Start of Block

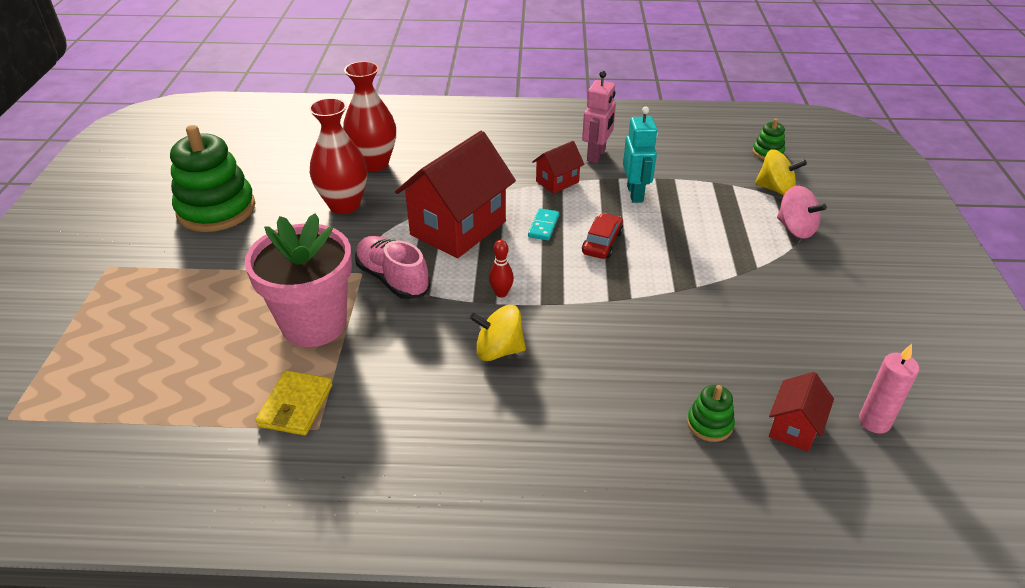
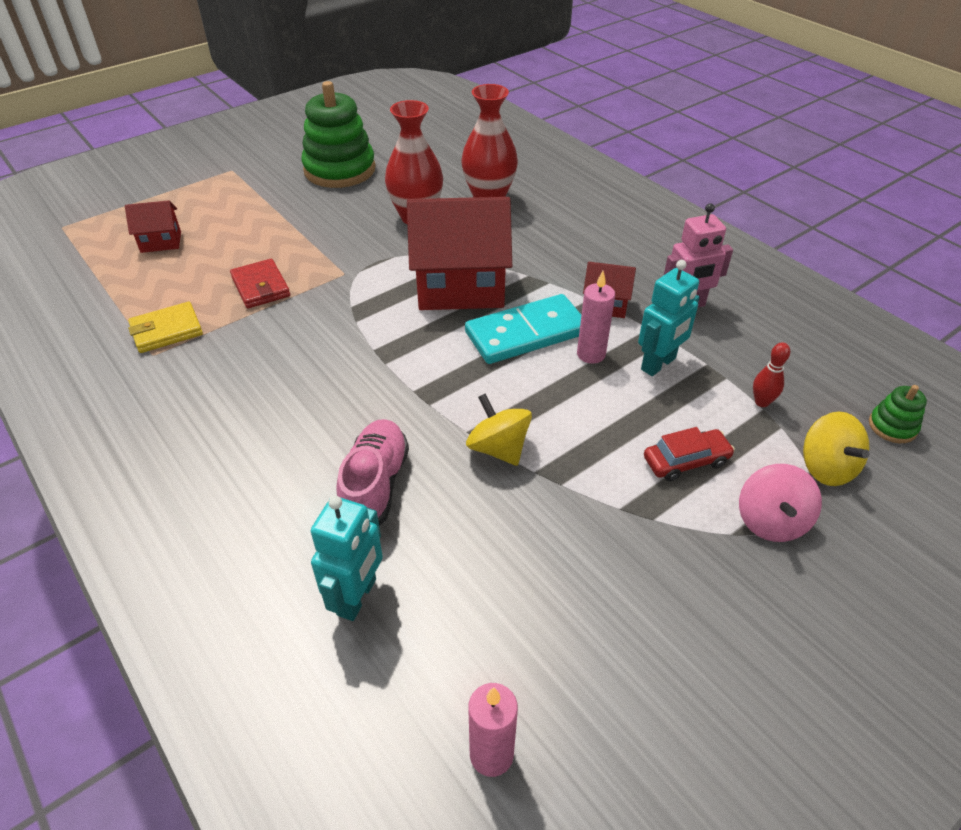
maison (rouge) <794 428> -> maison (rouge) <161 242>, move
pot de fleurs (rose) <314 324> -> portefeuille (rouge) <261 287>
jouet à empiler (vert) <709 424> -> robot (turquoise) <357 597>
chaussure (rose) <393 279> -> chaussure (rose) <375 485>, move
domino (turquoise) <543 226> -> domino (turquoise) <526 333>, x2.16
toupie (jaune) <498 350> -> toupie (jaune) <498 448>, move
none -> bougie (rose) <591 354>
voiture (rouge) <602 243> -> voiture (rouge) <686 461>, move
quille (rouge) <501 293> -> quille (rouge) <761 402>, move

End of Block

▶ **PROBLEM STATEMENT**: For every line in the data above that holds "move", return the line itself.

▶ **SOLUTION TO THIS TASK**:
maison (rouge) <794 428> -> maison (rouge) <161 242>, move
chaussure (rose) <393 279> -> chaussure (rose) <375 485>, move
toupie (jaune) <498 350> -> toupie (jaune) <498 448>, move
voiture (rouge) <602 243> -> voiture (rouge) <686 461>, move
quille (rouge) <501 293> -> quille (rouge) <761 402>, move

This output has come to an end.